=== EXERCISE OBJECTIVE ===
Output every entry exactly as written, skipping any pictures.

[Stored dataset items]

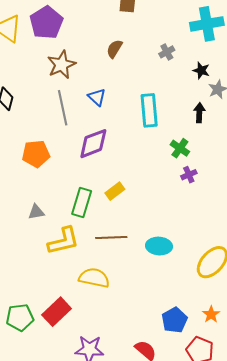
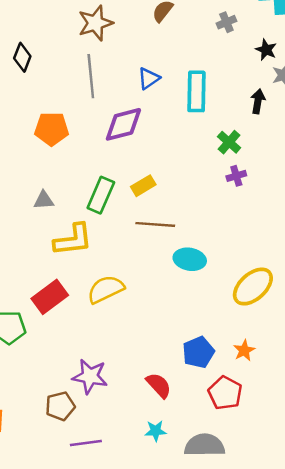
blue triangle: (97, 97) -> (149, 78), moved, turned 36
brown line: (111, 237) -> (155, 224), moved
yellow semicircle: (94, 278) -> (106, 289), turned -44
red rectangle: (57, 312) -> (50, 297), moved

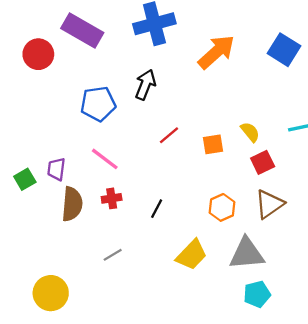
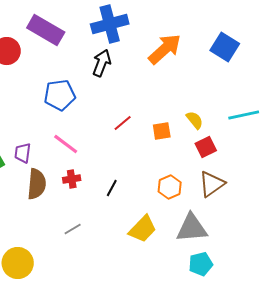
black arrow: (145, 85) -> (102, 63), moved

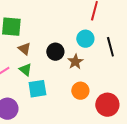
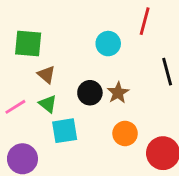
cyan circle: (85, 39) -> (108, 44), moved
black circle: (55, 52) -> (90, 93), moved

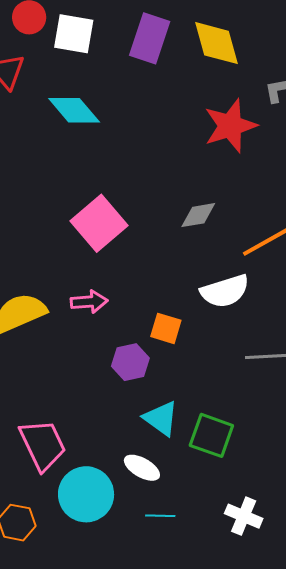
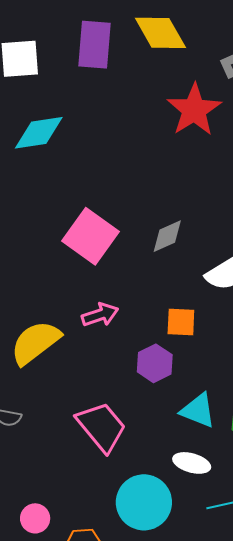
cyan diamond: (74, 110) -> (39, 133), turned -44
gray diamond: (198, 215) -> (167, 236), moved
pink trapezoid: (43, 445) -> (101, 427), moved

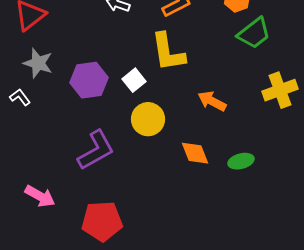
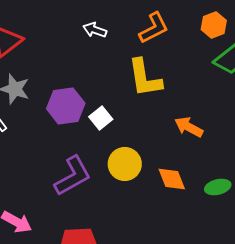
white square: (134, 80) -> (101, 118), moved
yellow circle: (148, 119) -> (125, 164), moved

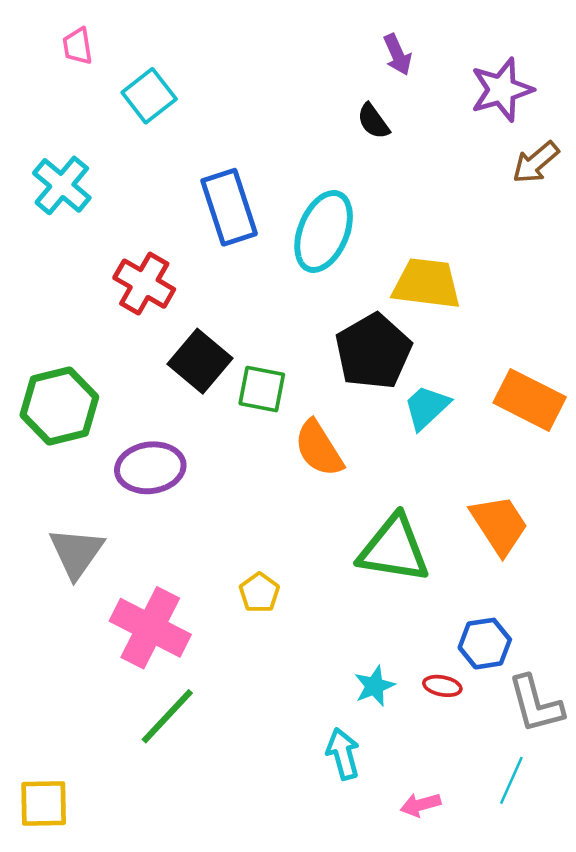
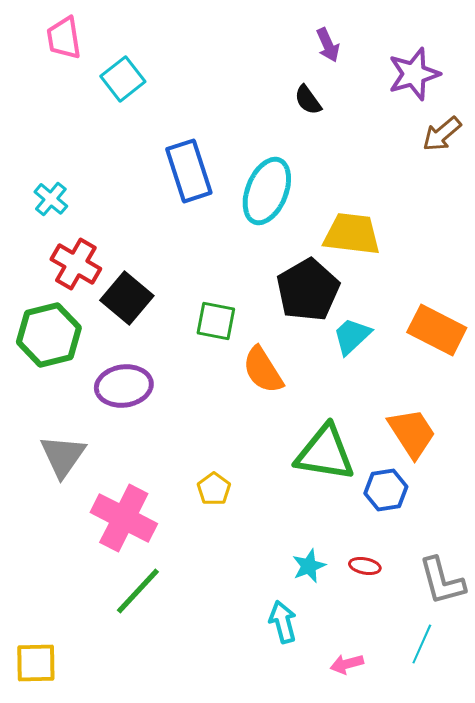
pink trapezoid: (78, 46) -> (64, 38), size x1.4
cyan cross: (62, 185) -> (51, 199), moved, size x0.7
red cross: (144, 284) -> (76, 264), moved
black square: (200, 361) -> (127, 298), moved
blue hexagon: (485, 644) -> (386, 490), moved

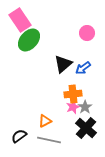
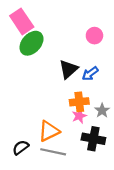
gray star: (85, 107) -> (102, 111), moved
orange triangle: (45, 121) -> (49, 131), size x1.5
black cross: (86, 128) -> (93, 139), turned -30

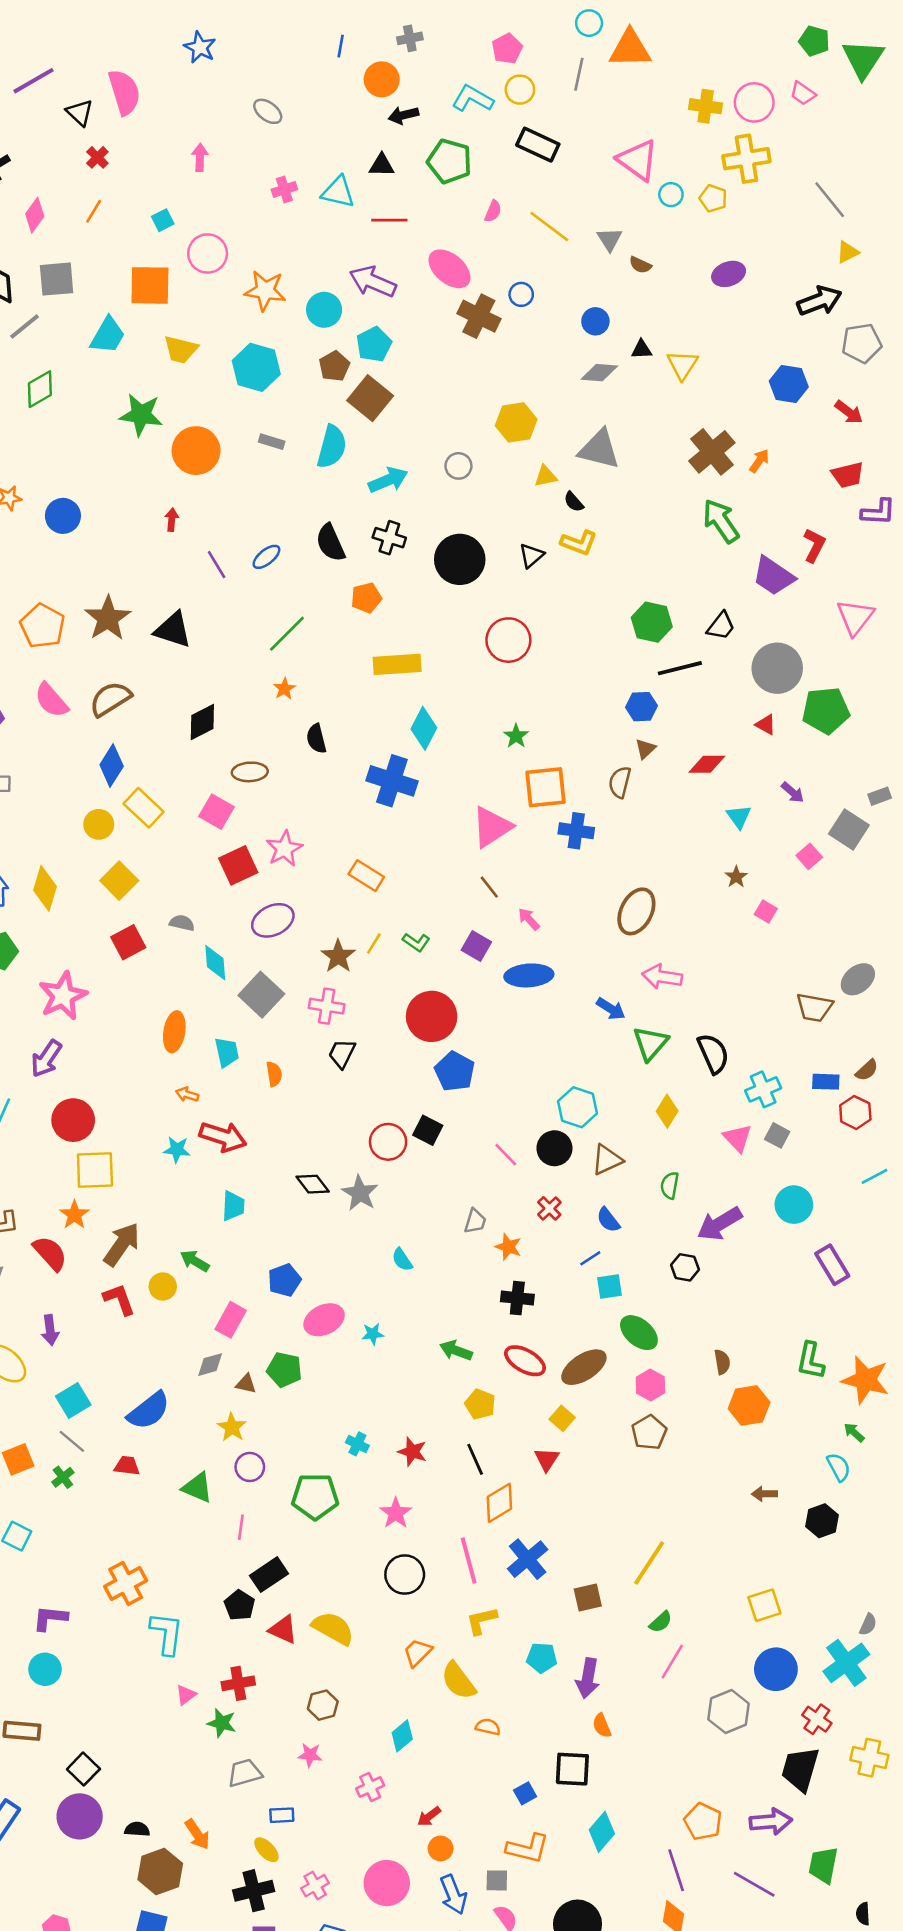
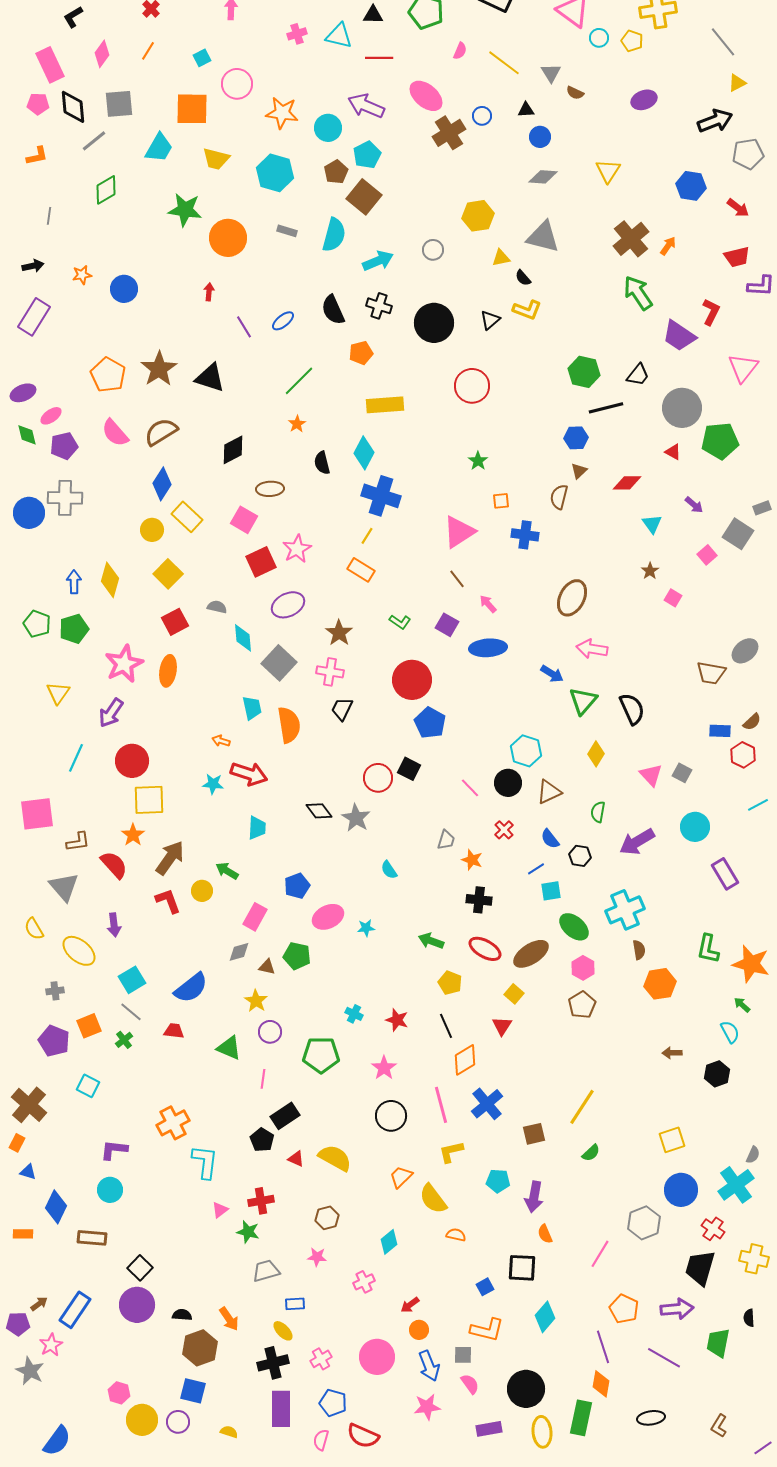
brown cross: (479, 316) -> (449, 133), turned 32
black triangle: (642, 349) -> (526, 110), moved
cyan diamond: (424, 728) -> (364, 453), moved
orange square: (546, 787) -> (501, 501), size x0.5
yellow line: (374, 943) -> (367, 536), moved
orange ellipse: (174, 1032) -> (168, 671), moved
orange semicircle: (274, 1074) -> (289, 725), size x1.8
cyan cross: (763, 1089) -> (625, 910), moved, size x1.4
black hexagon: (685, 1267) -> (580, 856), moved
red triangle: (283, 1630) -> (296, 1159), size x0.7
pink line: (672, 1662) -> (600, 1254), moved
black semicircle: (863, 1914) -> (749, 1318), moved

=== REPLY ===
blue triangle: (97, 97) -> (149, 78), moved, turned 36
brown line: (111, 237) -> (155, 224), moved
yellow semicircle: (94, 278) -> (106, 289), turned -44
red rectangle: (57, 312) -> (50, 297), moved

black arrow: (145, 85) -> (102, 63), moved

cyan circle: (85, 39) -> (108, 44), moved
black circle: (55, 52) -> (90, 93), moved

cyan diamond: (74, 110) -> (39, 133), turned -44
gray diamond: (198, 215) -> (167, 236), moved
pink trapezoid: (43, 445) -> (101, 427), moved

white square: (134, 80) -> (101, 118), moved
yellow circle: (148, 119) -> (125, 164), moved

pink trapezoid: (78, 46) -> (64, 38), size x1.4
cyan cross: (62, 185) -> (51, 199), moved, size x0.7
red cross: (144, 284) -> (76, 264), moved
black square: (200, 361) -> (127, 298), moved
blue hexagon: (485, 644) -> (386, 490), moved

gray star: (85, 107) -> (102, 111), moved
orange triangle: (45, 121) -> (49, 131), size x1.5
black cross: (86, 128) -> (93, 139), turned -30

brown cross: (479, 316) -> (449, 133), turned 32
black triangle: (642, 349) -> (526, 110), moved
cyan diamond: (424, 728) -> (364, 453), moved
orange square: (546, 787) -> (501, 501), size x0.5
yellow line: (374, 943) -> (367, 536), moved
orange ellipse: (174, 1032) -> (168, 671), moved
orange semicircle: (274, 1074) -> (289, 725), size x1.8
cyan cross: (763, 1089) -> (625, 910), moved, size x1.4
black hexagon: (685, 1267) -> (580, 856), moved
red triangle: (283, 1630) -> (296, 1159), size x0.7
pink line: (672, 1662) -> (600, 1254), moved
black semicircle: (863, 1914) -> (749, 1318), moved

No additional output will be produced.